*** Data segment ***

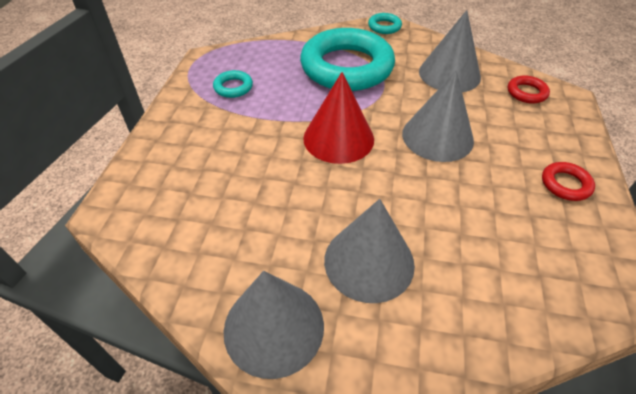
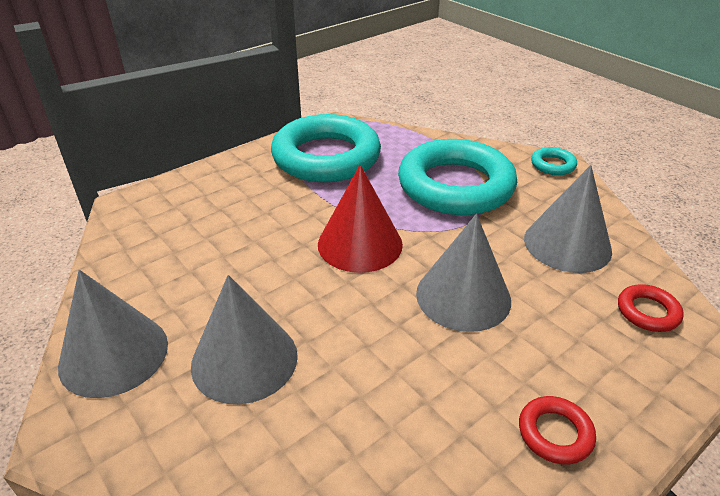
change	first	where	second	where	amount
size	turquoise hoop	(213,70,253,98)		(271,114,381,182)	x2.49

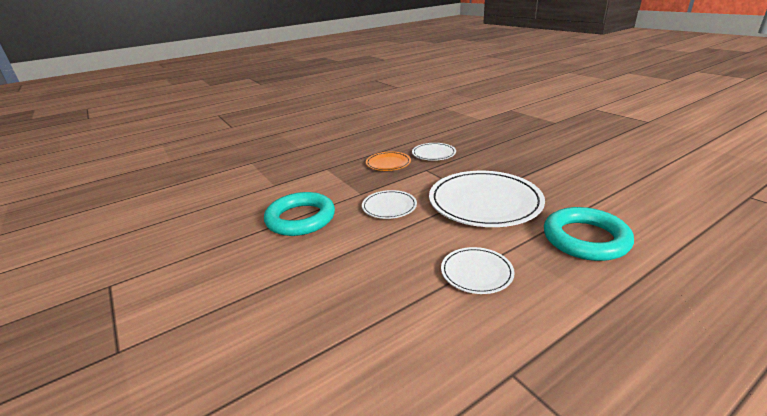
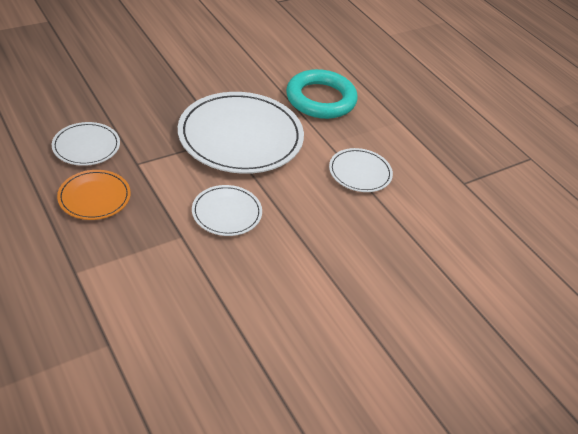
change	first	where	second	where	amount
missing	turquoise hoop	(264,192,335,236)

*** End of Data segment ***

Brief: Repeat the full listing above exactly, with no pictures in the copy.

The completed task:
change	first	where	second	where	amount
size	turquoise hoop	(213,70,253,98)		(271,114,381,182)	x2.49

change	first	where	second	where	amount
missing	turquoise hoop	(264,192,335,236)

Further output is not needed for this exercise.